▶ [EXERCISE DESCRIPTION]: With pictures excluded, copy word for word the lines in the data below from the line containing "none -> blue 1x2 brick [590,219,689,333]" through the line containing "none -> pink 1x1 brick [413,306,483,399]".
──────── AVAILABLE DATA ────────
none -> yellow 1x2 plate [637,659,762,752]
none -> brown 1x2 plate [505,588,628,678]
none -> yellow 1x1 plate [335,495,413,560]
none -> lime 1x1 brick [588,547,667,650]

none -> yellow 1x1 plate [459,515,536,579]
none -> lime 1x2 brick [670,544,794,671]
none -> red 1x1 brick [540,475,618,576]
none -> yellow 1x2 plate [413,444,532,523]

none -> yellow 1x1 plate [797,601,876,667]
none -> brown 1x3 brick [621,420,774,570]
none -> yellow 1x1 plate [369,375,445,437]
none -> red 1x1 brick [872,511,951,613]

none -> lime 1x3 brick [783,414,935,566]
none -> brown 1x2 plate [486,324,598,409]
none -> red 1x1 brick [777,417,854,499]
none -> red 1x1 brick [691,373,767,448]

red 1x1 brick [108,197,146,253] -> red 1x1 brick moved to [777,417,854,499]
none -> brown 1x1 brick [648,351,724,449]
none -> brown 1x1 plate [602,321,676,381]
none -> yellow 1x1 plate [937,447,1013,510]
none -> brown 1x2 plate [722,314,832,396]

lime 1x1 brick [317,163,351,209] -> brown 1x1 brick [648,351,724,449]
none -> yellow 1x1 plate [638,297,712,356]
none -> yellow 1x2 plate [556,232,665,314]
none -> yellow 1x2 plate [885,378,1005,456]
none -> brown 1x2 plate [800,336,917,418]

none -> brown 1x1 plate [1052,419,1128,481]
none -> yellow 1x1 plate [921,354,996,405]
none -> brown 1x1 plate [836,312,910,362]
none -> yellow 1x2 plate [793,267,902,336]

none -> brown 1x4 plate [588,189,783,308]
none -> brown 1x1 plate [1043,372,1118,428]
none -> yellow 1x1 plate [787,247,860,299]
────────
──────── AVAILABLE DATA ────────
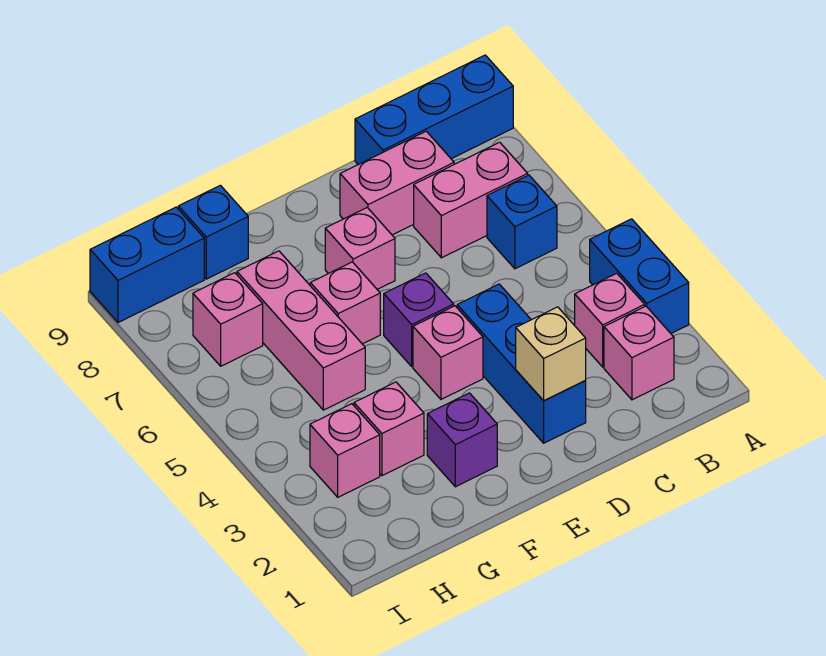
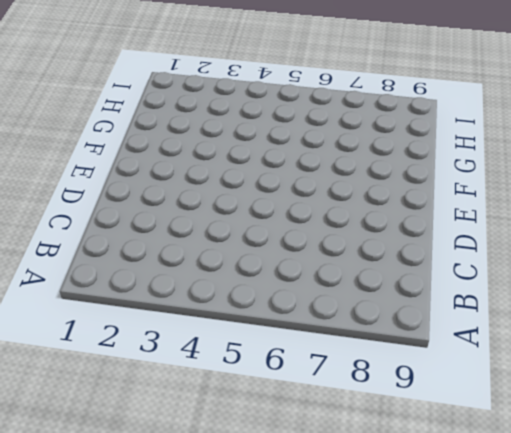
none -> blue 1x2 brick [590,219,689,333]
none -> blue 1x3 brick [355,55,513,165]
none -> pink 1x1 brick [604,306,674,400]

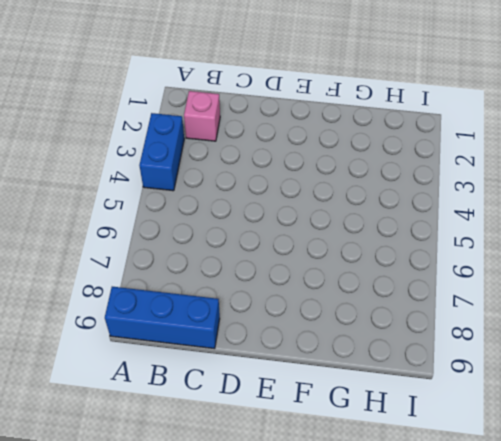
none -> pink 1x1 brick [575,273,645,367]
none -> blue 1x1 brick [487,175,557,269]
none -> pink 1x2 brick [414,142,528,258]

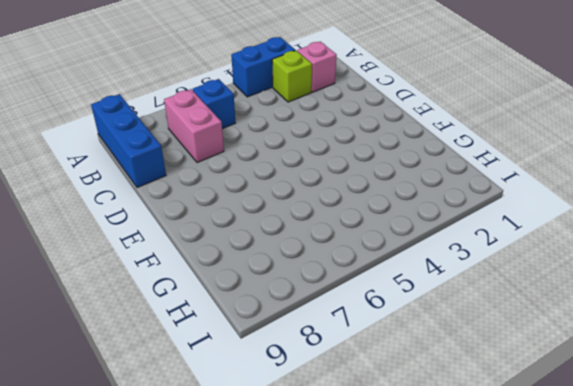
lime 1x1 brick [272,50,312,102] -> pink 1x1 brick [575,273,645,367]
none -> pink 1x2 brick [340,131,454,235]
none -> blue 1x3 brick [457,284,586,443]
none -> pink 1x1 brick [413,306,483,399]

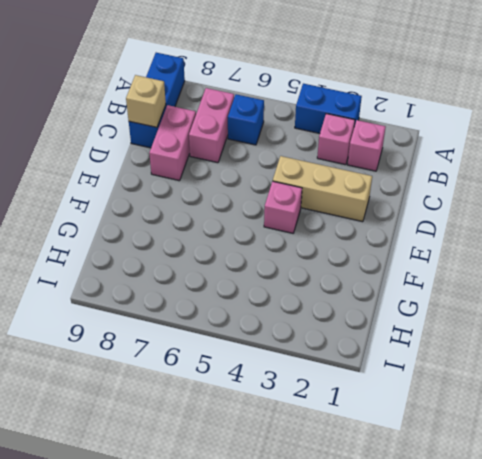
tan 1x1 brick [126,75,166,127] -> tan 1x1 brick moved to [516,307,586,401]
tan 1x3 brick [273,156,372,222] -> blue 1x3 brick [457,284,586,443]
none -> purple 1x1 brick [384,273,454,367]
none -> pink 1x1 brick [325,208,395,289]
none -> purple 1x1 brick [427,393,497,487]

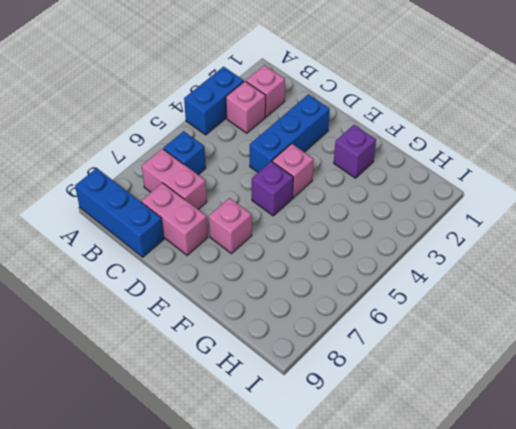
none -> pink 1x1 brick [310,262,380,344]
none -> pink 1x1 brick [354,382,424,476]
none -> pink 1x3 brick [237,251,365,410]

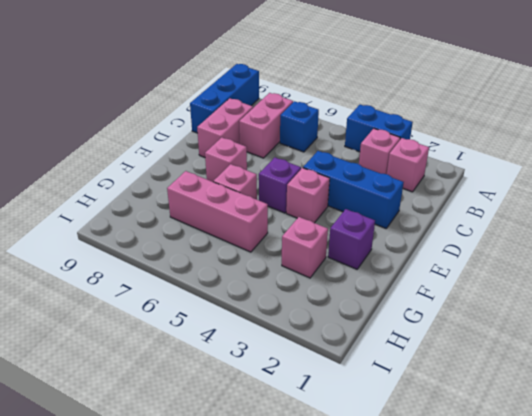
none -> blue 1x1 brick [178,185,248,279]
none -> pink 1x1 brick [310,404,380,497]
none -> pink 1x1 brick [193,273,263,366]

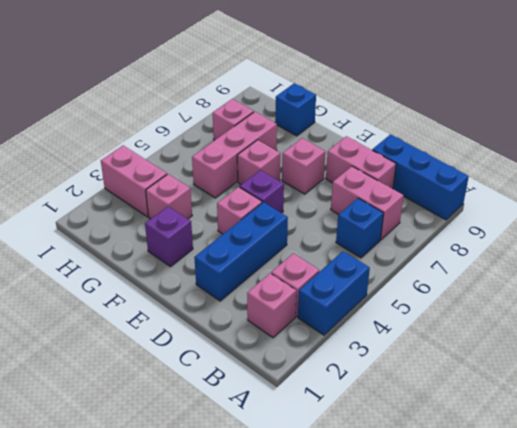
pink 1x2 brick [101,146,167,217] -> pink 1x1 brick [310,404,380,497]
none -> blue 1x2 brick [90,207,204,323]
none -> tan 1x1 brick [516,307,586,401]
────────
──────── AVAILABLE DATA ────────
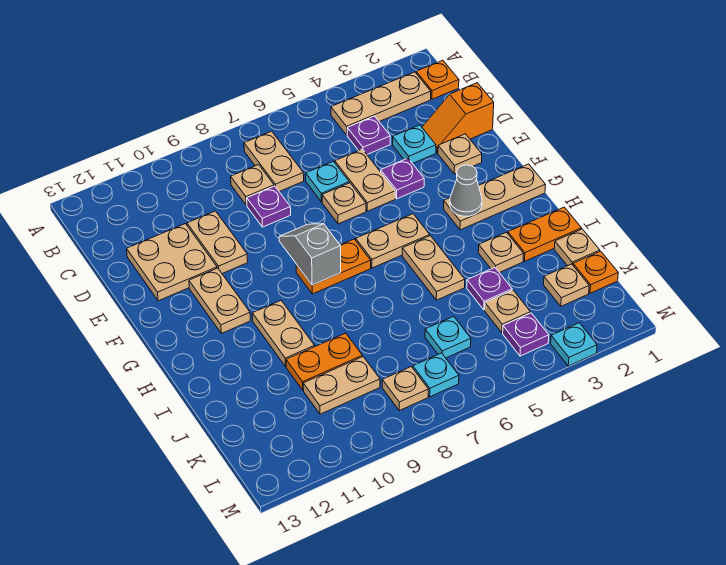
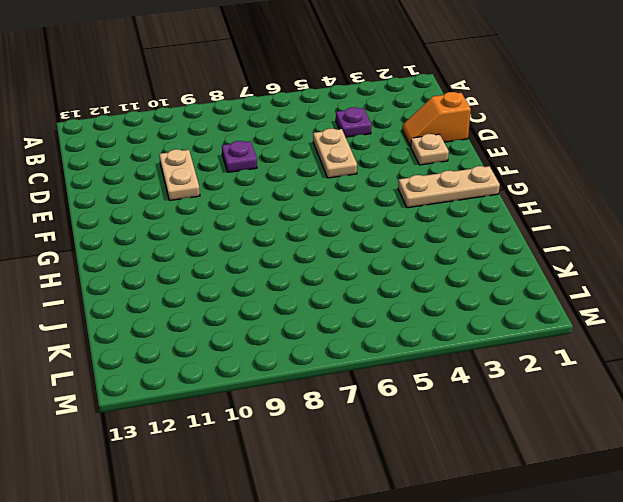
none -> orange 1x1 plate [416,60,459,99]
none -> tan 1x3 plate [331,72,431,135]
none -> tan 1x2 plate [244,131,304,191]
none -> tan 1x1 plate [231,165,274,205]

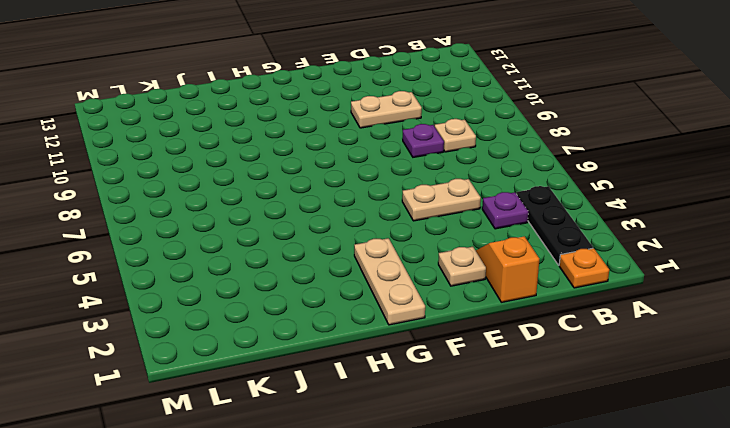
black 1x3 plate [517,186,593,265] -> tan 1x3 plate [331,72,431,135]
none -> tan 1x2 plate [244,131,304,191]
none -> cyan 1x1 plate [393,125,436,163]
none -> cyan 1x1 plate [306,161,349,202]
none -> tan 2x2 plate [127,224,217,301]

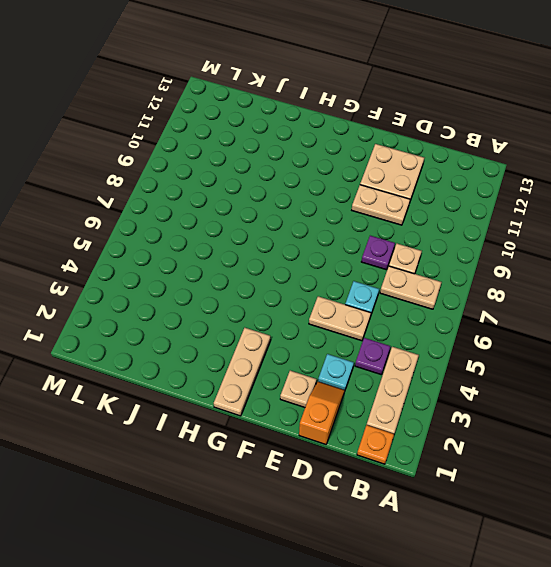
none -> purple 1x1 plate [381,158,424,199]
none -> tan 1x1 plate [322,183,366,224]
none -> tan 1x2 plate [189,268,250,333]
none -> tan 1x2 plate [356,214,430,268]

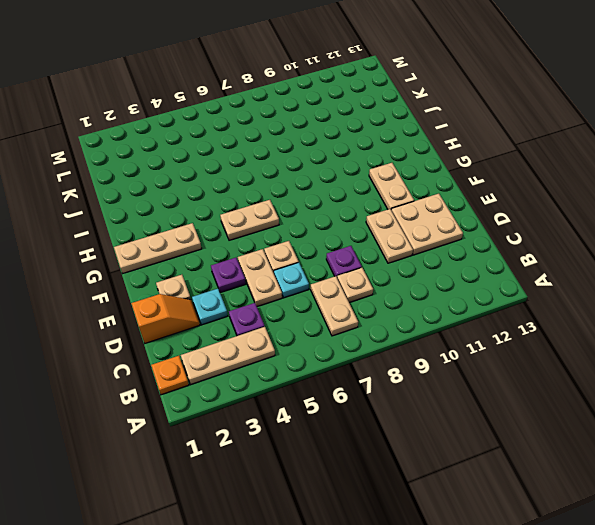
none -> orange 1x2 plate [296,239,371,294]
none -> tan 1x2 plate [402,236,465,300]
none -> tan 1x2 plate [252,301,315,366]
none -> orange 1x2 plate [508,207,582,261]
────────
▶ [SOLVED EXERCISE]:
none -> blue 1x2 brick [590,219,689,333]
none -> blue 1x3 brick [355,55,513,165]
none -> pink 1x1 brick [604,306,674,400]

none -> pink 1x1 brick [575,273,645,367]
none -> blue 1x1 brick [487,175,557,269]
none -> pink 1x2 brick [414,142,528,258]

lime 1x1 brick [272,50,312,102] -> pink 1x1 brick [575,273,645,367]
none -> pink 1x2 brick [340,131,454,235]
none -> blue 1x3 brick [457,284,586,443]
none -> pink 1x1 brick [413,306,483,399]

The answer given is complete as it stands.